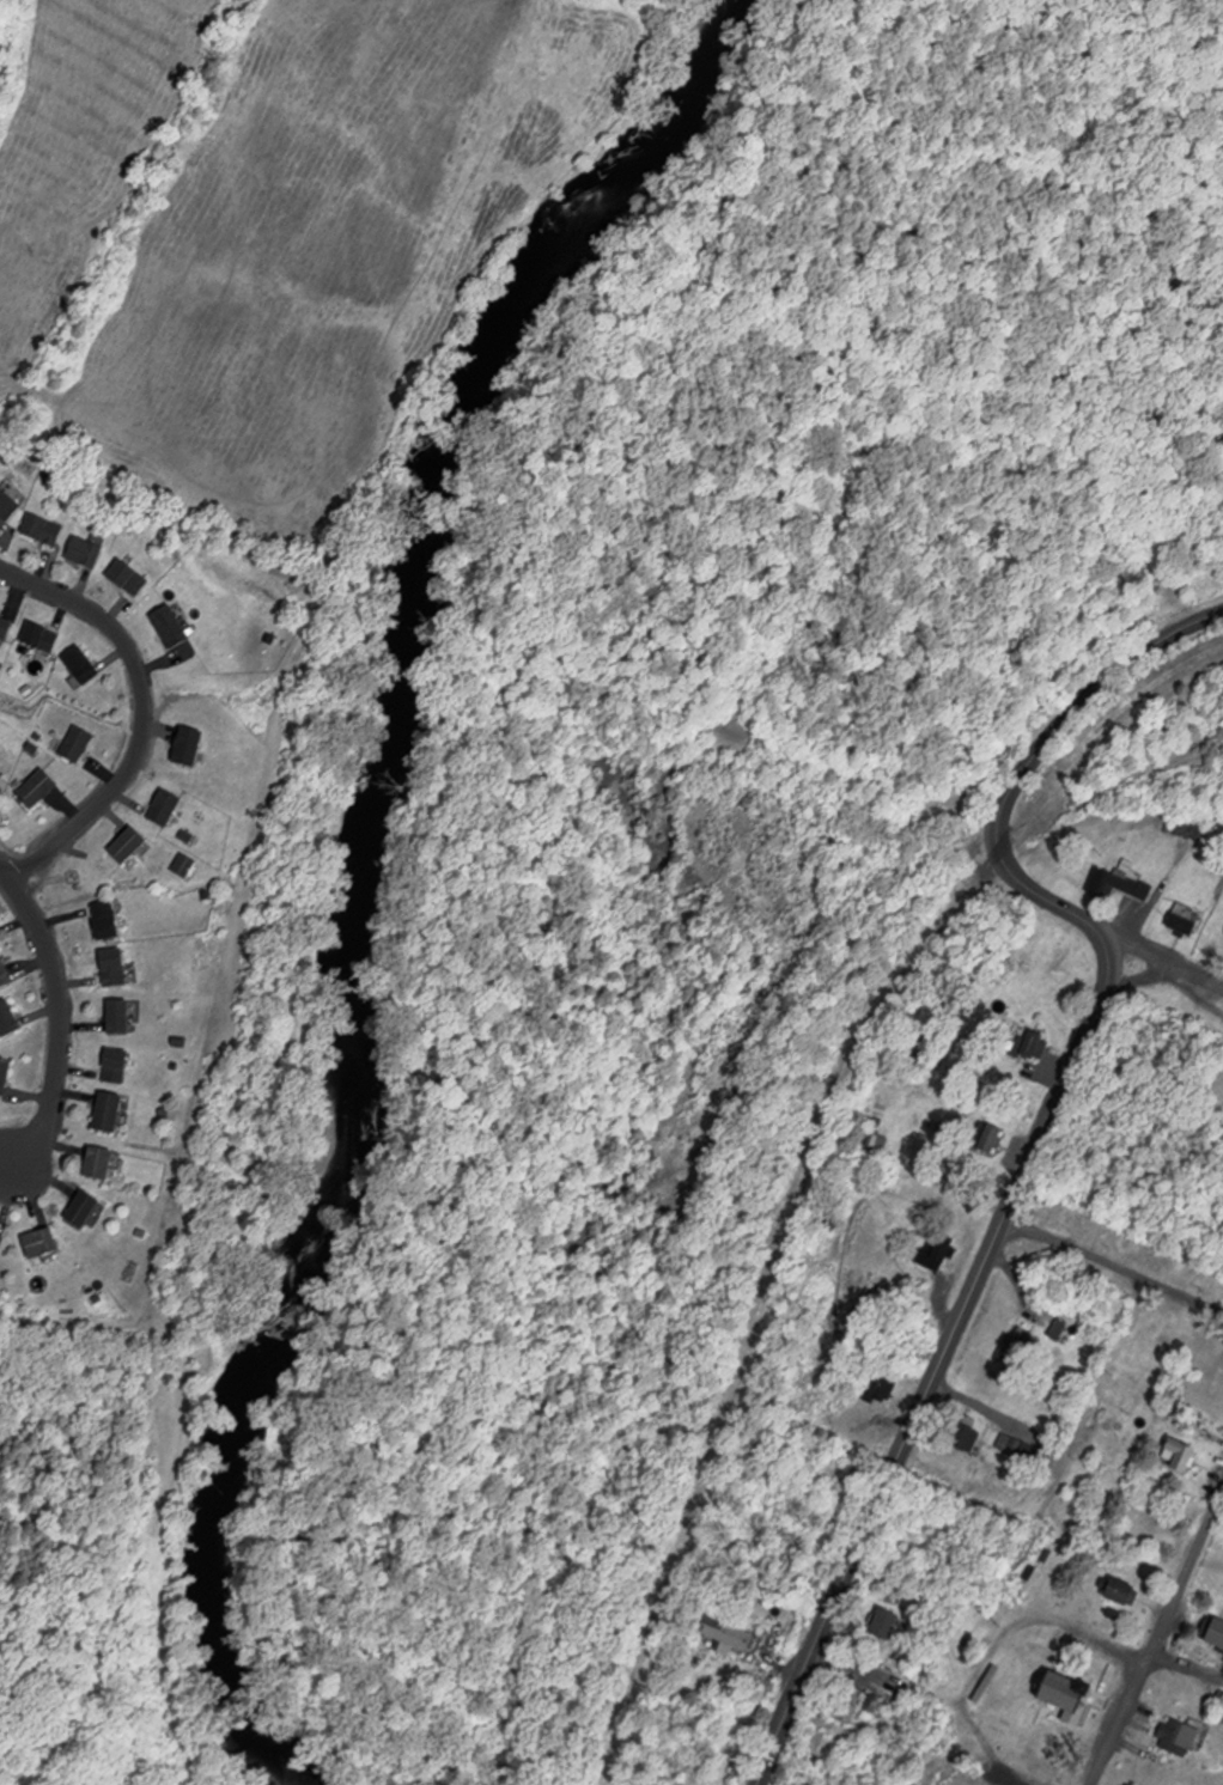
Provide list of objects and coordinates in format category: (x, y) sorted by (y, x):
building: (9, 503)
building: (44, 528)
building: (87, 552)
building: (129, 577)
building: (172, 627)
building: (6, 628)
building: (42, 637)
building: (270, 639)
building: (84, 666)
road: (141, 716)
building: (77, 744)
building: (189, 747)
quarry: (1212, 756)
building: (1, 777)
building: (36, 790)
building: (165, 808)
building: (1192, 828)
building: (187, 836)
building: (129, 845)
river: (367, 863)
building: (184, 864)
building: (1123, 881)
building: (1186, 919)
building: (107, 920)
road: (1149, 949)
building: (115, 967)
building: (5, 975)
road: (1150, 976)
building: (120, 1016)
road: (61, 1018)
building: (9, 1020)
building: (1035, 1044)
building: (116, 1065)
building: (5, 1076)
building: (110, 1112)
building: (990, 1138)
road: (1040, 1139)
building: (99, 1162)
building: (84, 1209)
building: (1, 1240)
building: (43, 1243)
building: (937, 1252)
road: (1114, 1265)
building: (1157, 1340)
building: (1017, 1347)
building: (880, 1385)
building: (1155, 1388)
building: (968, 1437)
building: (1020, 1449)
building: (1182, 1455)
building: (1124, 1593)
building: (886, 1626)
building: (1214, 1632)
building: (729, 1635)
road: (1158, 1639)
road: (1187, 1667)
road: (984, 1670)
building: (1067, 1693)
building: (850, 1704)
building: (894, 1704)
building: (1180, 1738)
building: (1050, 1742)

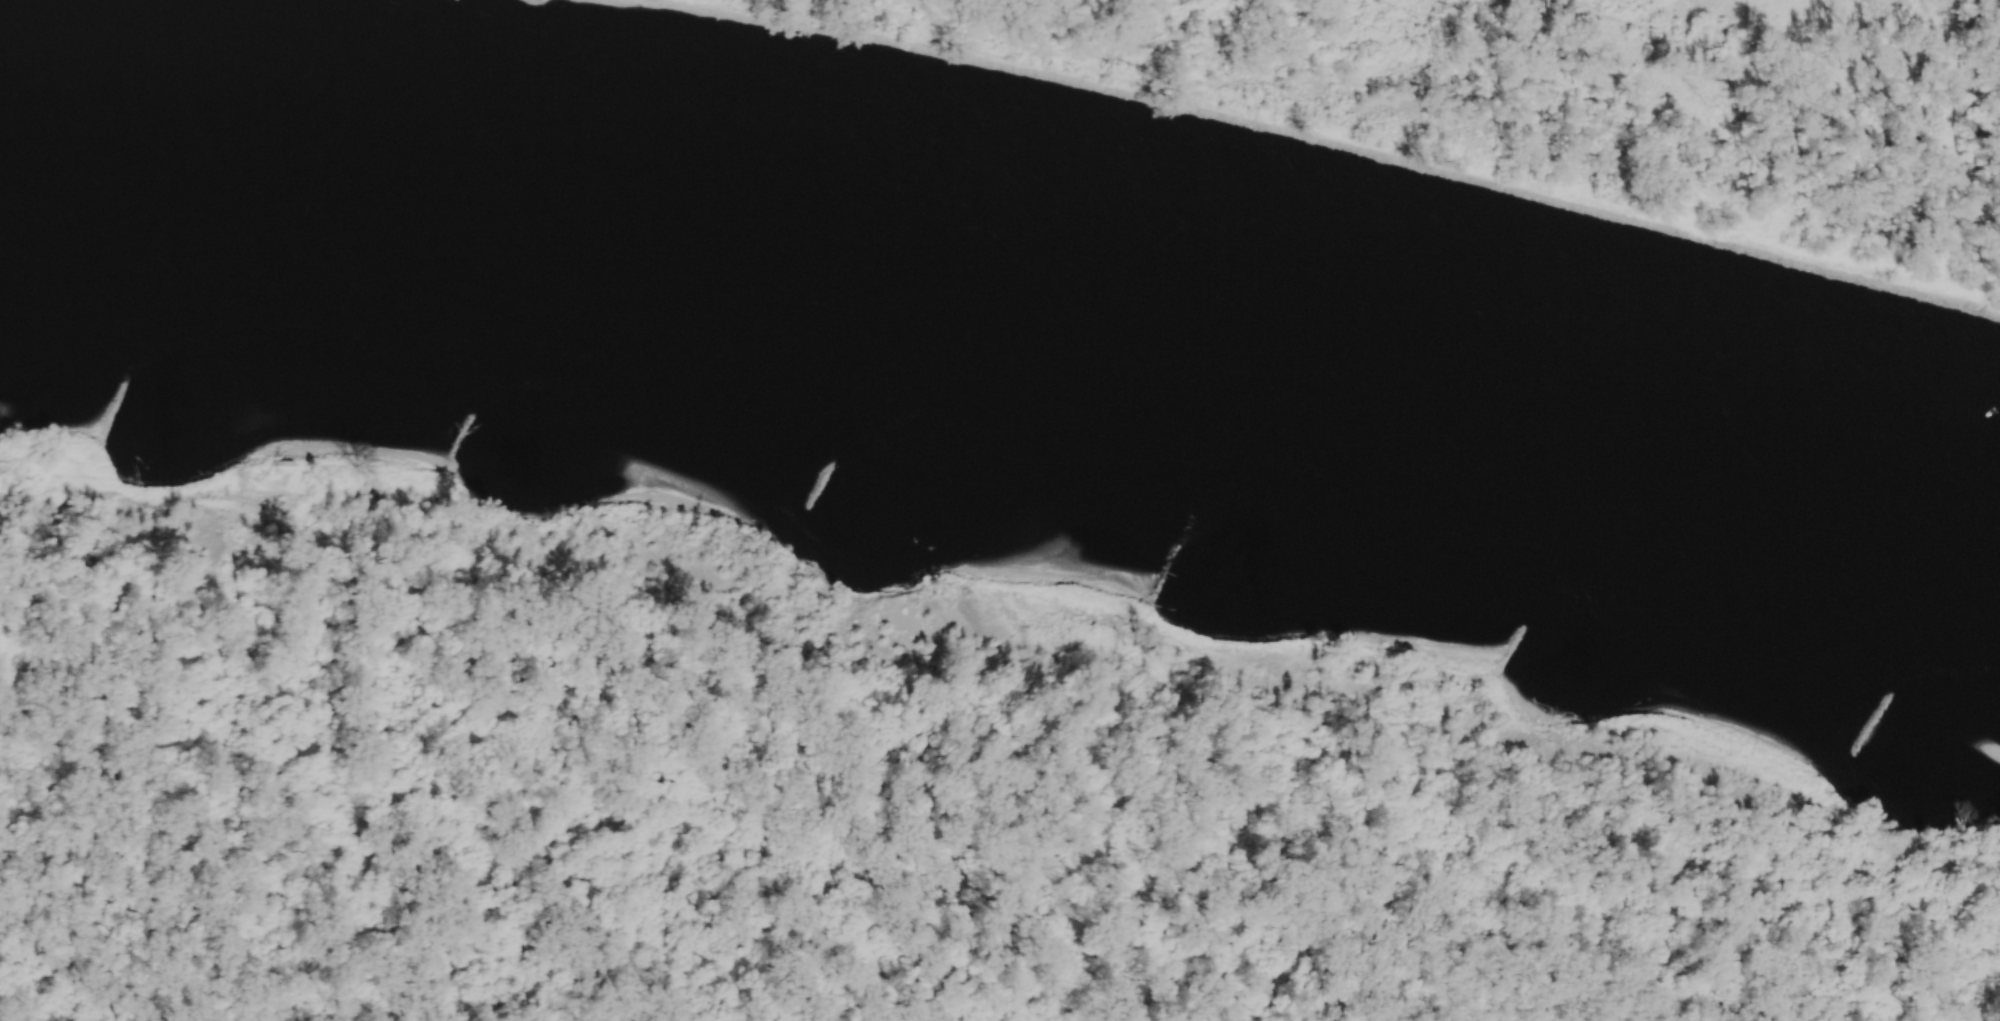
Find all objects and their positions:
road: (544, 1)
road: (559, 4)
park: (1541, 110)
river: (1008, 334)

• [What you should do]:
Leave out the pictures and return the listing exactly.

• [Answer to this task]:
Provide list of objects and coordinates in format category: (x, y) sorted by (y, x):
building: (9, 503)
building: (44, 528)
building: (87, 552)
building: (129, 577)
building: (172, 627)
building: (6, 628)
building: (42, 637)
building: (270, 639)
building: (84, 666)
road: (141, 716)
building: (77, 744)
building: (189, 747)
quarry: (1212, 756)
building: (1, 777)
building: (36, 790)
building: (165, 808)
building: (1192, 828)
building: (187, 836)
building: (129, 845)
river: (367, 863)
building: (184, 864)
building: (1123, 881)
building: (1186, 919)
building: (107, 920)
road: (1149, 949)
building: (115, 967)
building: (5, 975)
road: (1150, 976)
building: (120, 1016)
road: (61, 1018)
building: (9, 1020)
building: (1035, 1044)
building: (116, 1065)
building: (5, 1076)
building: (110, 1112)
building: (990, 1138)
road: (1040, 1139)
building: (99, 1162)
building: (84, 1209)
building: (1, 1240)
building: (43, 1243)
building: (937, 1252)
road: (1114, 1265)
building: (1157, 1340)
building: (1017, 1347)
building: (880, 1385)
building: (1155, 1388)
building: (968, 1437)
building: (1020, 1449)
building: (1182, 1455)
building: (1124, 1593)
building: (886, 1626)
building: (1214, 1632)
building: (729, 1635)
road: (1158, 1639)
road: (1187, 1667)
road: (984, 1670)
building: (1067, 1693)
building: (850, 1704)
building: (894, 1704)
building: (1180, 1738)
building: (1050, 1742)

Find all objects and their positions:
road: (544, 1)
road: (559, 4)
park: (1541, 110)
river: (1008, 334)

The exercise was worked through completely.